EXERCISE:
Extract every line of the material that contains the string "kern", treating uppercase and lowercase letters as distinct.

-- Start of INFORMATION GIVEN --

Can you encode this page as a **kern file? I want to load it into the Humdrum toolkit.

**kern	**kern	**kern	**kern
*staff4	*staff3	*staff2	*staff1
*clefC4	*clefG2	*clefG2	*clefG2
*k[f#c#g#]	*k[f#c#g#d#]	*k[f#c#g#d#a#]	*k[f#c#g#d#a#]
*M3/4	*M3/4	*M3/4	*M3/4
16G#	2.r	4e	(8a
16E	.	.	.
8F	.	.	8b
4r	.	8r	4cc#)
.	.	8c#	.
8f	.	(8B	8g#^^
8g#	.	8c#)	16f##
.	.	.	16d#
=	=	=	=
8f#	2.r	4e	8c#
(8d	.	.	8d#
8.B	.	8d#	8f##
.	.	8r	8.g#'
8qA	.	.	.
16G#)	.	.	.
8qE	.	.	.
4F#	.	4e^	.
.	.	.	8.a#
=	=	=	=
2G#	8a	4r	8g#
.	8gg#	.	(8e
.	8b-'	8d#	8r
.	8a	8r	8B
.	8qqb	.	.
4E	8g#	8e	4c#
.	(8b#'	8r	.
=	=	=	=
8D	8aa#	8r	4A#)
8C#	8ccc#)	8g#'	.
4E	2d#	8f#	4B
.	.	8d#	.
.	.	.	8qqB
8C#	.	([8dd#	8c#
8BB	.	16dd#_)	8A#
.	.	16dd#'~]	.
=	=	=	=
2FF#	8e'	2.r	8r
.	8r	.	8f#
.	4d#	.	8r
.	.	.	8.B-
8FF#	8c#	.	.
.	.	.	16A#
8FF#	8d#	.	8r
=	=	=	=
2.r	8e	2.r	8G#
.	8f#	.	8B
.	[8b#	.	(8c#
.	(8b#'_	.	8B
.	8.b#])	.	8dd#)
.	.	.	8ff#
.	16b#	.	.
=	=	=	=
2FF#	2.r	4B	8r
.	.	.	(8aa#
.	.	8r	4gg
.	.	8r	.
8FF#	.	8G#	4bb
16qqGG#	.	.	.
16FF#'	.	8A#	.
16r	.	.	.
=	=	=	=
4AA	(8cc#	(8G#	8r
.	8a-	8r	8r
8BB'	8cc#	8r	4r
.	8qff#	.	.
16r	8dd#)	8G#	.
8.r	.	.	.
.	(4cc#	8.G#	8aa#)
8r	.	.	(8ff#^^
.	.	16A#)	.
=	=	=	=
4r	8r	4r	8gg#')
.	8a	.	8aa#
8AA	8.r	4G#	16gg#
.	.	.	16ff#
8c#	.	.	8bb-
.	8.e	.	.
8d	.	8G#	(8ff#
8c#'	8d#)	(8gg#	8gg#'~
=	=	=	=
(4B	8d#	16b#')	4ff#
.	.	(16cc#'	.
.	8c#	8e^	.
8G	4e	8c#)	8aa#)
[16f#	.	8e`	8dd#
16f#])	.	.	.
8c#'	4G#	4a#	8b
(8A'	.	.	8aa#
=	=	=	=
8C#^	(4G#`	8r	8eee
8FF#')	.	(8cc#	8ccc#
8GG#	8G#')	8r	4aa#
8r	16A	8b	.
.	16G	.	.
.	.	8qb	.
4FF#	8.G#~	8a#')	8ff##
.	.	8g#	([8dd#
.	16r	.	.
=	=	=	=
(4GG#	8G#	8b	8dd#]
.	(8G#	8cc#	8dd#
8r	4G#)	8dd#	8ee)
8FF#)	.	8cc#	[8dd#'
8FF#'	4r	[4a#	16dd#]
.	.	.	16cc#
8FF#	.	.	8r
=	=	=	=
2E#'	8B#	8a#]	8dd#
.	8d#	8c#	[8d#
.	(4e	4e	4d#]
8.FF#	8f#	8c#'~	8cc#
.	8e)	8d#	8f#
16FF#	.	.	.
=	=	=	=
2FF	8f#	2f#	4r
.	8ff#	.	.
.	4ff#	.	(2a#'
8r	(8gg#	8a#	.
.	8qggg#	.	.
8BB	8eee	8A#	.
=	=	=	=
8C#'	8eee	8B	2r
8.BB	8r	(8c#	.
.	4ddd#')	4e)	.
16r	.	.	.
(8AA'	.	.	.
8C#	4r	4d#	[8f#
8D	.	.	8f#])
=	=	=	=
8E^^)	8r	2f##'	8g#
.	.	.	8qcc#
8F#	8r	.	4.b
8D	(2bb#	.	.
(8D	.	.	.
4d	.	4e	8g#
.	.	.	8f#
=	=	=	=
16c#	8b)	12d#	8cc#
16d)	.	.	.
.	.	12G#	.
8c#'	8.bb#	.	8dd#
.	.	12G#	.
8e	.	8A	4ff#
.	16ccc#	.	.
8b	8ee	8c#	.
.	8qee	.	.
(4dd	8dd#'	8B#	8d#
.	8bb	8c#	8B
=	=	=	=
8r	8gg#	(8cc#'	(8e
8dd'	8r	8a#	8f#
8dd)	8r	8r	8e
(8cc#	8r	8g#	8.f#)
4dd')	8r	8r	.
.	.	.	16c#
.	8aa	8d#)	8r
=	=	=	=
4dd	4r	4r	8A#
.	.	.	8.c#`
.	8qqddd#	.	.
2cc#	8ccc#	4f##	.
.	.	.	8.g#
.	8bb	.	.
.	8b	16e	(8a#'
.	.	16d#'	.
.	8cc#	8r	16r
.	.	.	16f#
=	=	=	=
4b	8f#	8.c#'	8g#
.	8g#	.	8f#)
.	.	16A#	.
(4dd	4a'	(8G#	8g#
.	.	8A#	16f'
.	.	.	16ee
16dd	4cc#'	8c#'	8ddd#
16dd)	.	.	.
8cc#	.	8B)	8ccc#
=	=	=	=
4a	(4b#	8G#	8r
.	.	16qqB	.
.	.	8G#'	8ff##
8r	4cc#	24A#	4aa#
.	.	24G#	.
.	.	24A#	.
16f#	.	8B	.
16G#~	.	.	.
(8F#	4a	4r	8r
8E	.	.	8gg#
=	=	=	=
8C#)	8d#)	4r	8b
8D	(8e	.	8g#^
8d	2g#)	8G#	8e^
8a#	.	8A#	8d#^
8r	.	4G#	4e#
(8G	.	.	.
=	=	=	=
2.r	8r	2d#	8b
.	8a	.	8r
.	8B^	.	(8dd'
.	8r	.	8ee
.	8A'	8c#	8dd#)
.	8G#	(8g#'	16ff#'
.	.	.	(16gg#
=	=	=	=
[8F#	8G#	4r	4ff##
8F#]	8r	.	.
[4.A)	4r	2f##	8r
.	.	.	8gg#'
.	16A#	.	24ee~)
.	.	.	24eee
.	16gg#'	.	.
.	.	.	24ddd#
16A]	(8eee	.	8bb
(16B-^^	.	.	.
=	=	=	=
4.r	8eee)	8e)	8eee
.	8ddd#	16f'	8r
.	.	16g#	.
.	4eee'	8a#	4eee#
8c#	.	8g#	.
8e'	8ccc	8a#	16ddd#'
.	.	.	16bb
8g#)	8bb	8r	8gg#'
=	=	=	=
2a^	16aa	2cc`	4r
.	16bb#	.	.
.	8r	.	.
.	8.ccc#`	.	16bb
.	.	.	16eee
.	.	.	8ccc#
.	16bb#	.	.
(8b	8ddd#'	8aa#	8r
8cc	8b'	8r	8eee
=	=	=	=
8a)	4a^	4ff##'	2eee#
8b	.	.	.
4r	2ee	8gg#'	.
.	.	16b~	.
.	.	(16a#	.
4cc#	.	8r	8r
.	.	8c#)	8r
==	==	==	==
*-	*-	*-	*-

-- End of INFORMATION GIVEN --

EXERCISE ANSWER:
Can you encode this page as a **kern file? I want to load it into the Humdrum toolkit.
**kern	**kern	**kern	**kern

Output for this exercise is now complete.